What is required - Within the records below, reproduce without change the lines from the line that has "C206: 15uF (BUF, VB2)" through the line that has "U201 pin V-: RECT -> DGND", and only those.

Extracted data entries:
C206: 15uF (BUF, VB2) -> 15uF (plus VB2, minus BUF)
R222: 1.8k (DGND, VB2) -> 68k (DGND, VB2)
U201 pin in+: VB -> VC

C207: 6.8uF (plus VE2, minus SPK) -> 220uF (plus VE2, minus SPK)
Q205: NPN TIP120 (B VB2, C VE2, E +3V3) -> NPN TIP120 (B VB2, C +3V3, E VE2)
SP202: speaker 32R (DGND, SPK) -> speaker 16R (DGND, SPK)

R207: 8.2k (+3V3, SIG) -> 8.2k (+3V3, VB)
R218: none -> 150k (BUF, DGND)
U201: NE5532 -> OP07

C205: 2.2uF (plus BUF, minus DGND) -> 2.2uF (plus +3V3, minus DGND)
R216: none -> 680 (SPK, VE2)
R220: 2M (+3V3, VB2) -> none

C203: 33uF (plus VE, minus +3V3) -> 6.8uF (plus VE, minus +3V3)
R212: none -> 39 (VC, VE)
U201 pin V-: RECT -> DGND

---

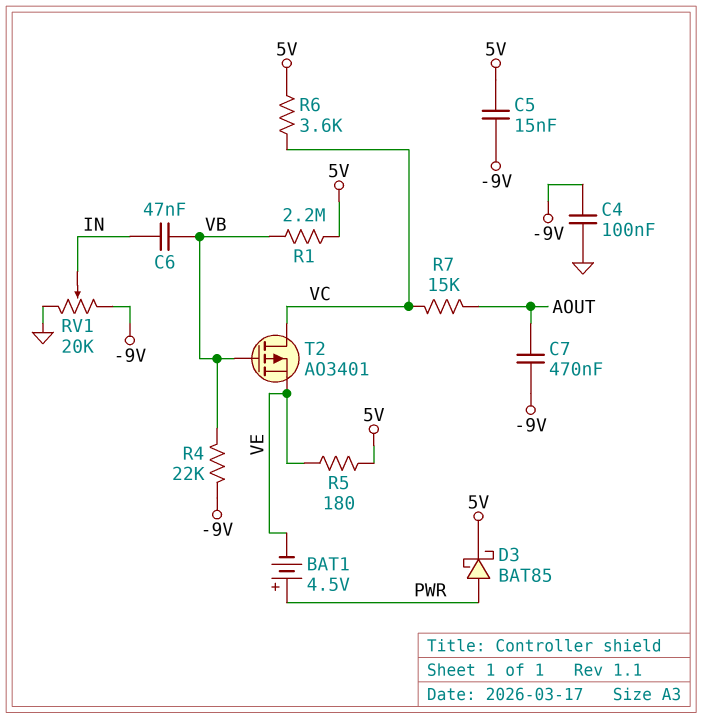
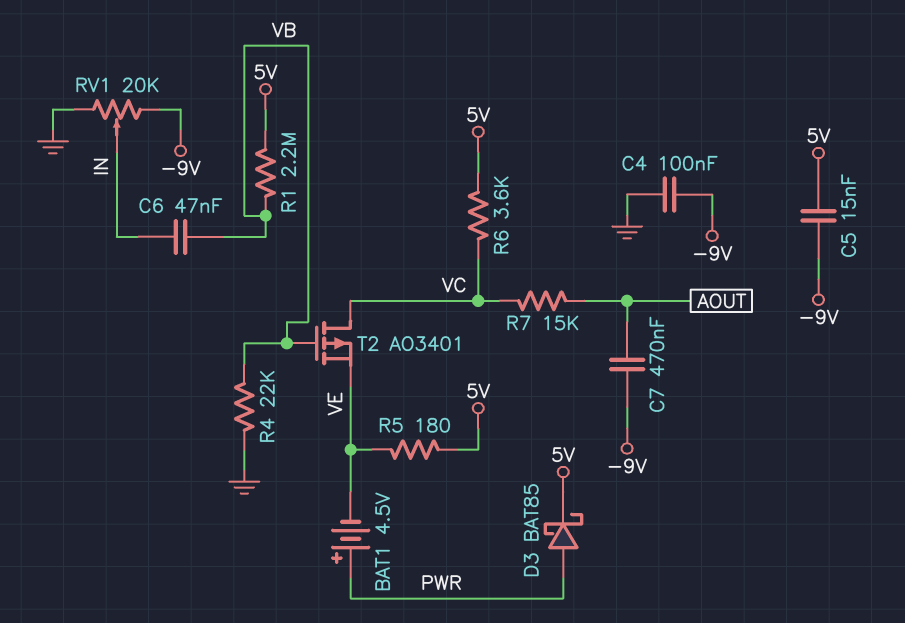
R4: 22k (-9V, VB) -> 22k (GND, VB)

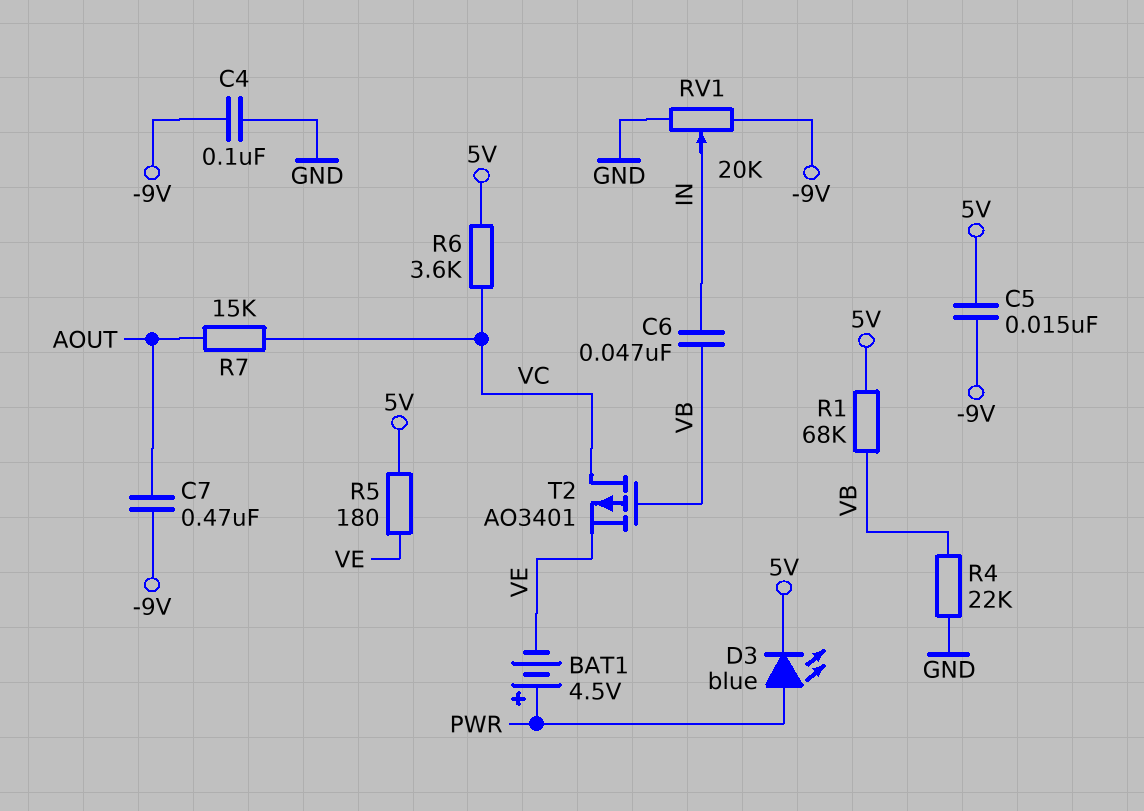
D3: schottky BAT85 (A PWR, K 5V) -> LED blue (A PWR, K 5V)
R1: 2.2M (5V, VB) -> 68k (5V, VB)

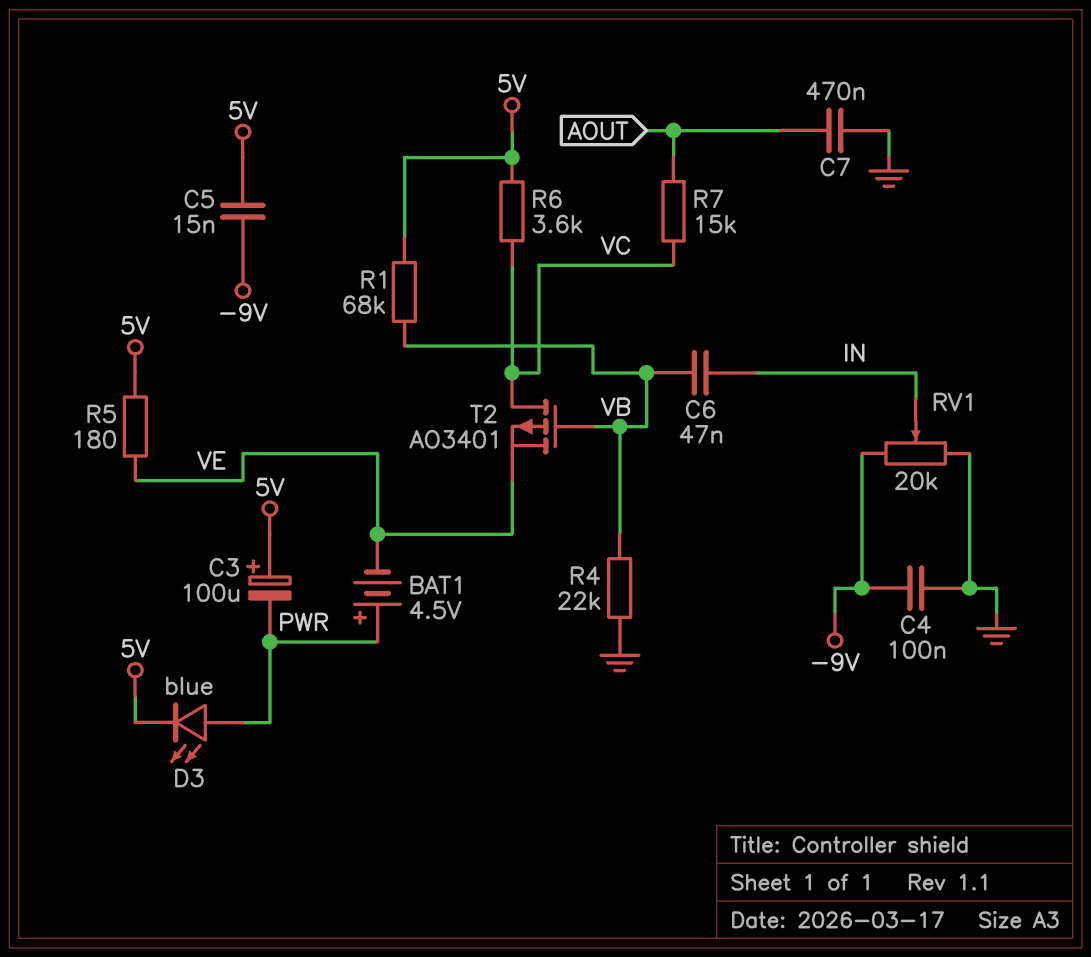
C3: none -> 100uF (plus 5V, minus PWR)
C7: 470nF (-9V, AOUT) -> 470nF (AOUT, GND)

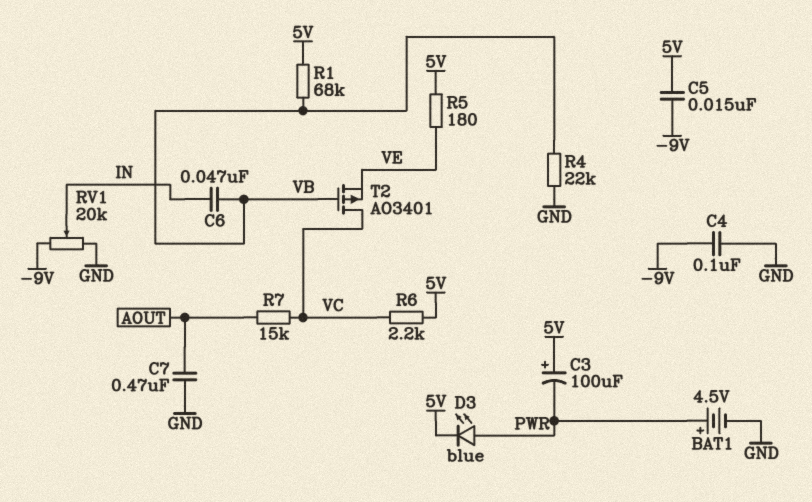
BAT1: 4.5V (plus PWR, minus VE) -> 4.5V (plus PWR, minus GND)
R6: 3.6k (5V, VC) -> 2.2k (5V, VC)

---

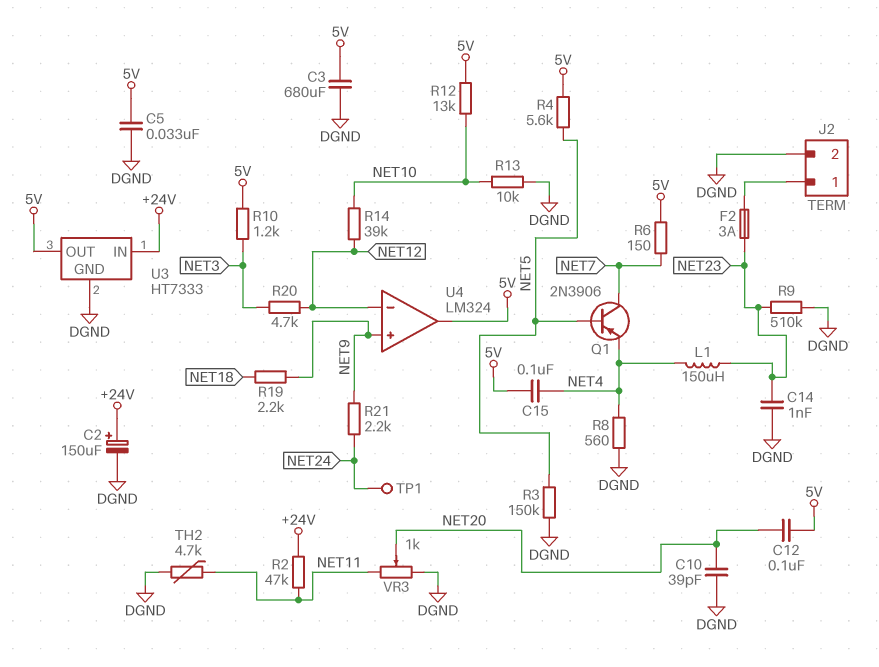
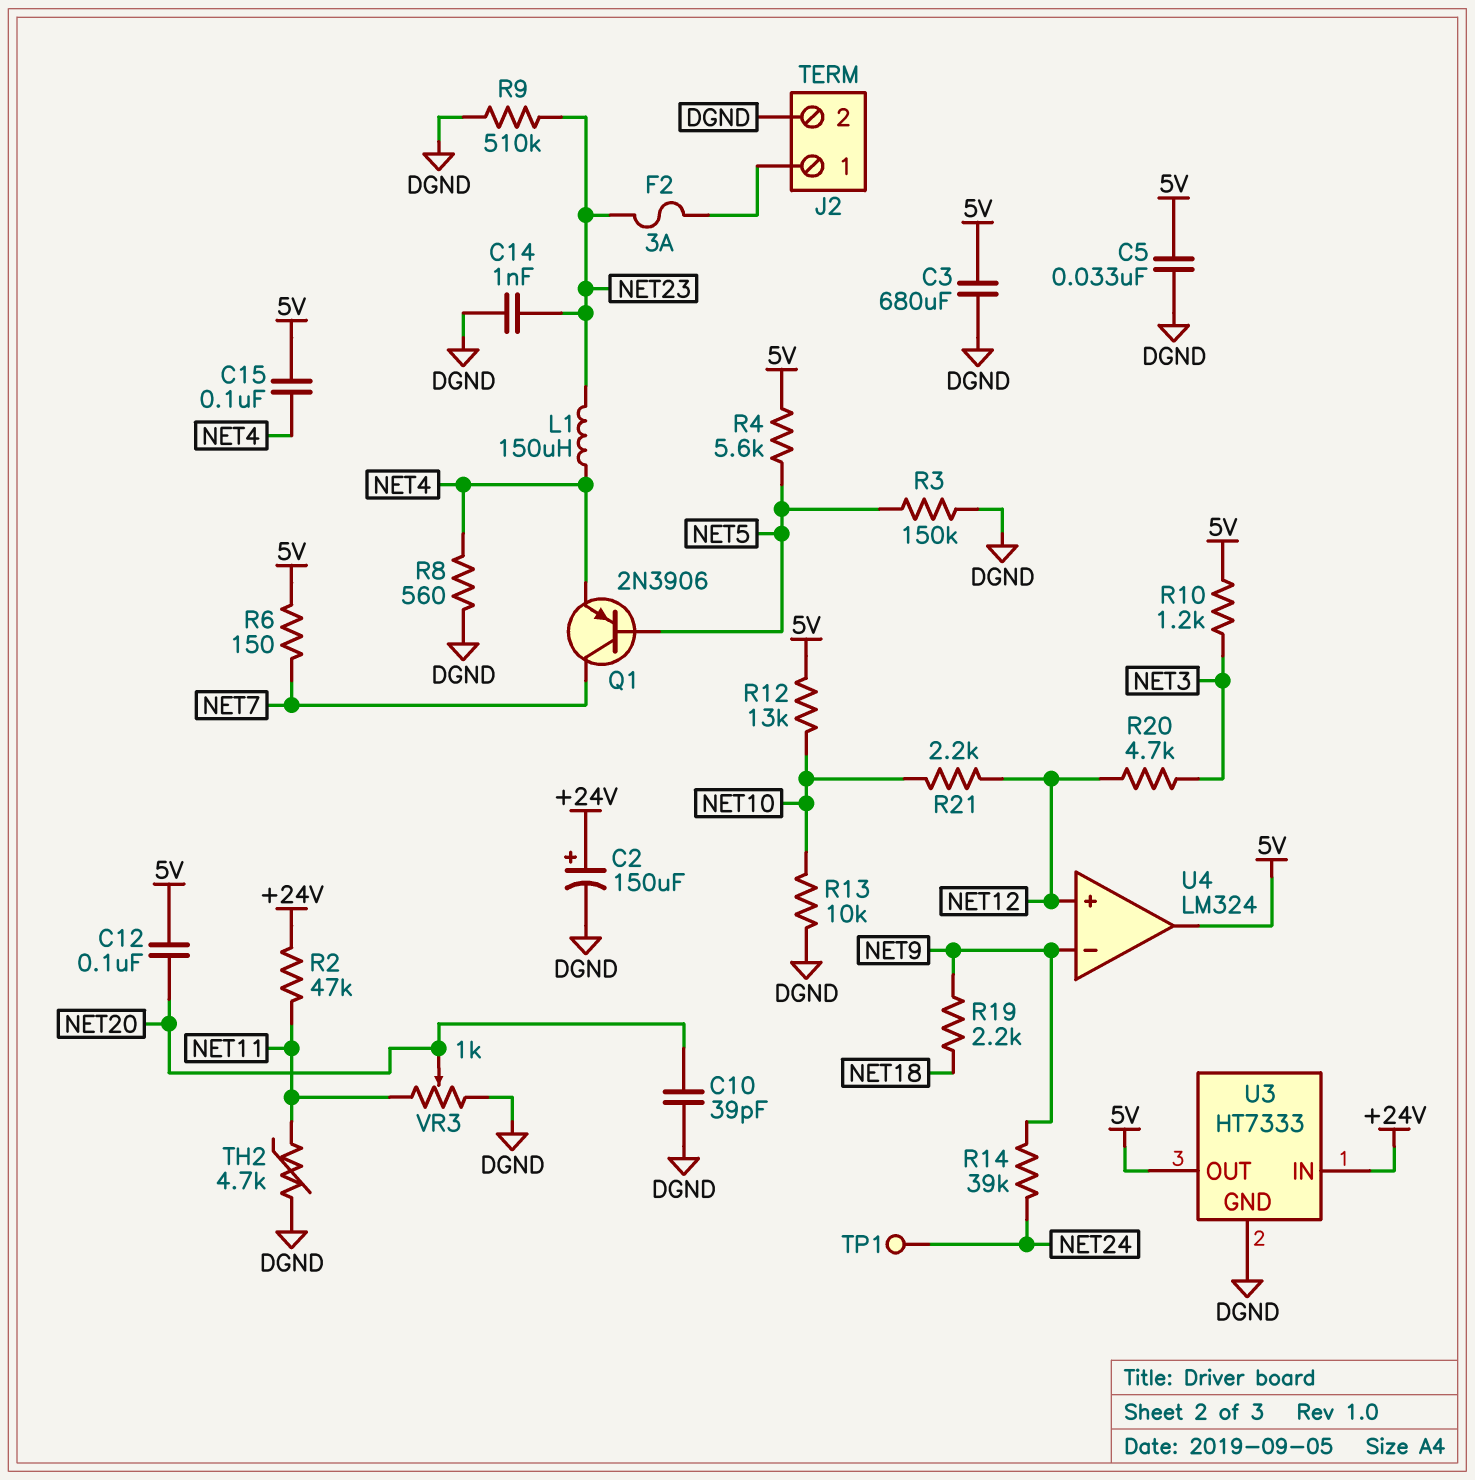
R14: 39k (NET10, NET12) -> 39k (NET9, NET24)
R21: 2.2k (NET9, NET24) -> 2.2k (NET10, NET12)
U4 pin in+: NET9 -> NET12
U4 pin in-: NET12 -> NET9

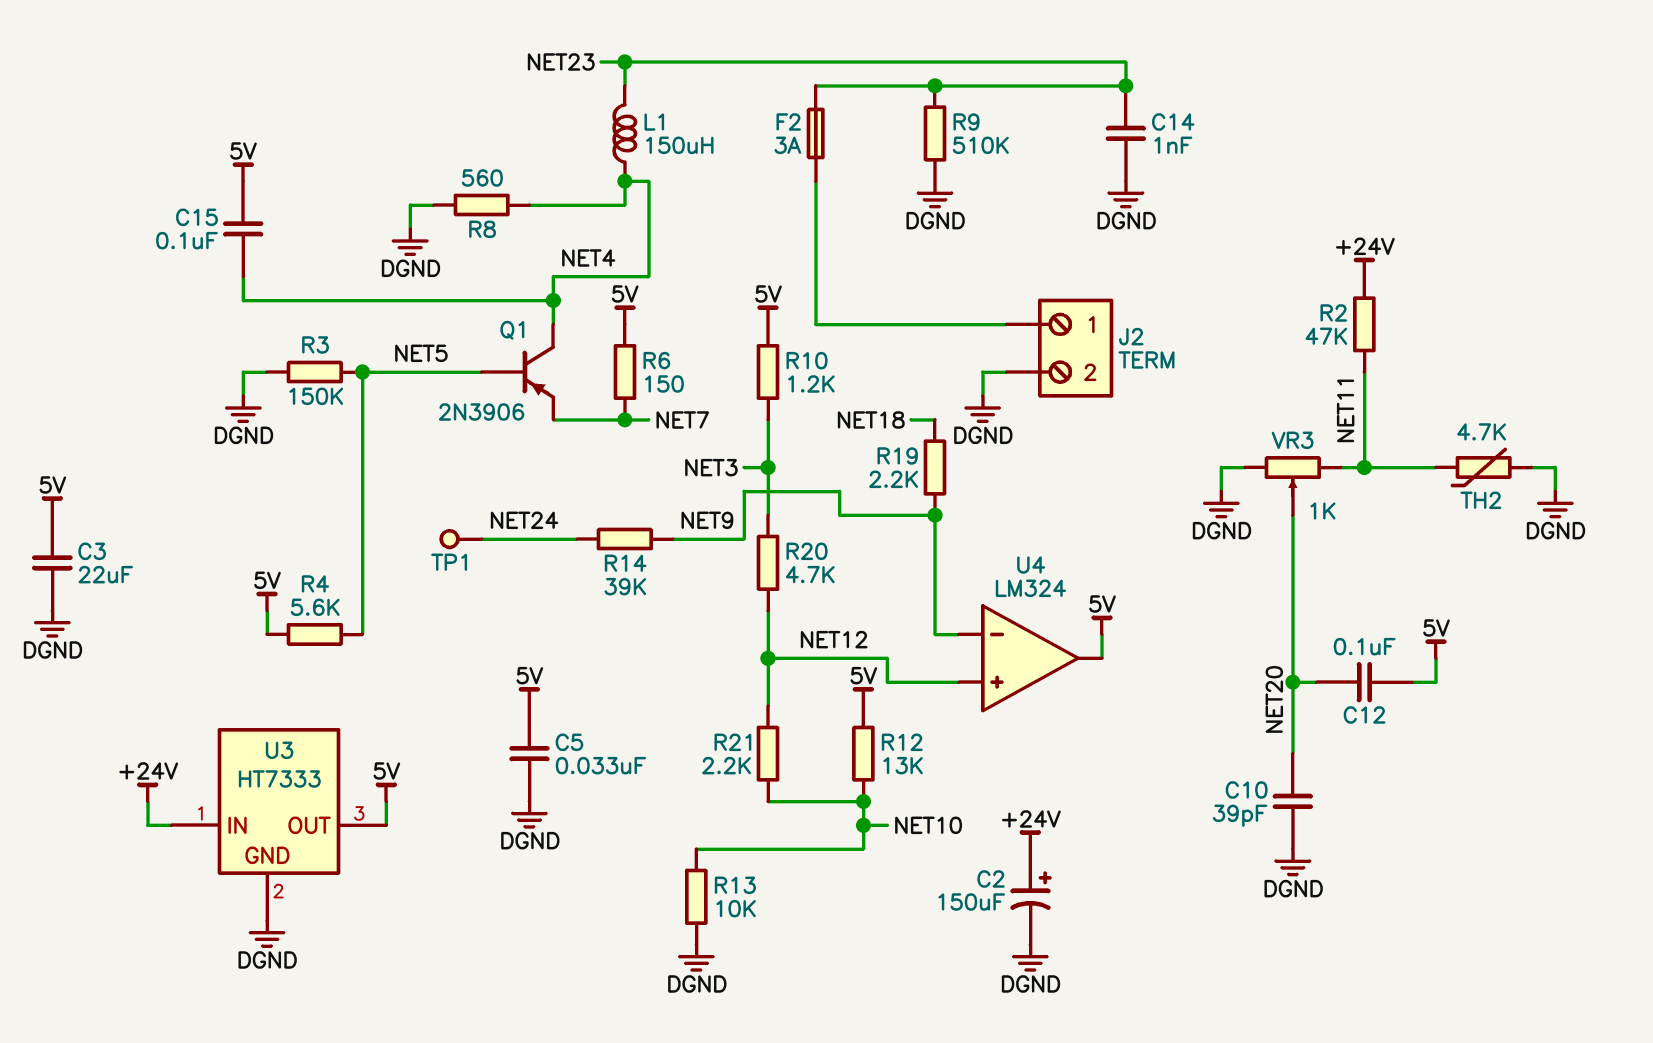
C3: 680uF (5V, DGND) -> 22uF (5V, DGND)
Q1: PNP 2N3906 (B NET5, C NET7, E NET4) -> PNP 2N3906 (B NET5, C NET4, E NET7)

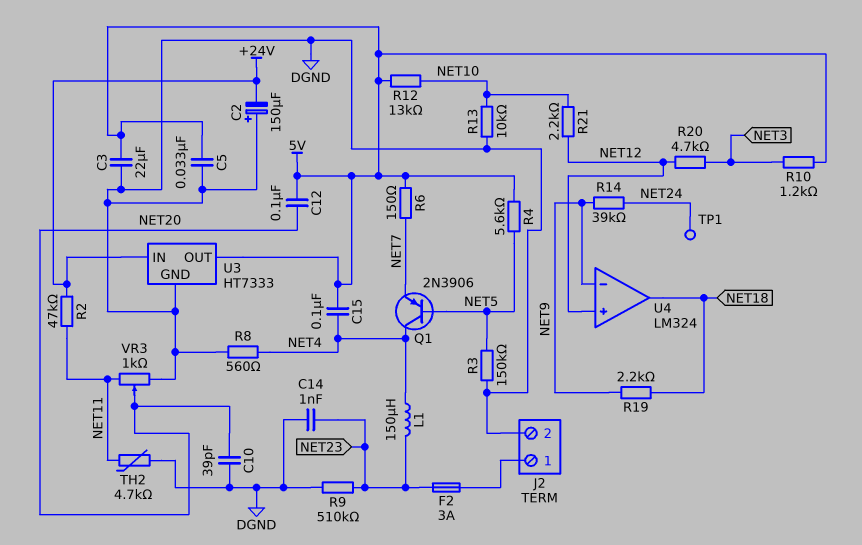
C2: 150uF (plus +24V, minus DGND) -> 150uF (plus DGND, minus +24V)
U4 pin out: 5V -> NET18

Answer below -
C206: 15uF (BUF, VB2) -> 15uF (plus VB2, minus BUF)
R222: 1.8k (DGND, VB2) -> 68k (DGND, VB2)
U201 pin in+: VB -> VC

C207: 6.8uF (plus VE2, minus SPK) -> 220uF (plus VE2, minus SPK)
Q205: NPN TIP120 (B VB2, C VE2, E +3V3) -> NPN TIP120 (B VB2, C +3V3, E VE2)
SP202: speaker 32R (DGND, SPK) -> speaker 16R (DGND, SPK)

R207: 8.2k (+3V3, SIG) -> 8.2k (+3V3, VB)
R218: none -> 150k (BUF, DGND)
U201: NE5532 -> OP07

C205: 2.2uF (plus BUF, minus DGND) -> 2.2uF (plus +3V3, minus DGND)
R216: none -> 680 (SPK, VE2)
R220: 2M (+3V3, VB2) -> none

C203: 33uF (plus VE, minus +3V3) -> 6.8uF (plus VE, minus +3V3)
R212: none -> 39 (VC, VE)
U201 pin V-: RECT -> DGND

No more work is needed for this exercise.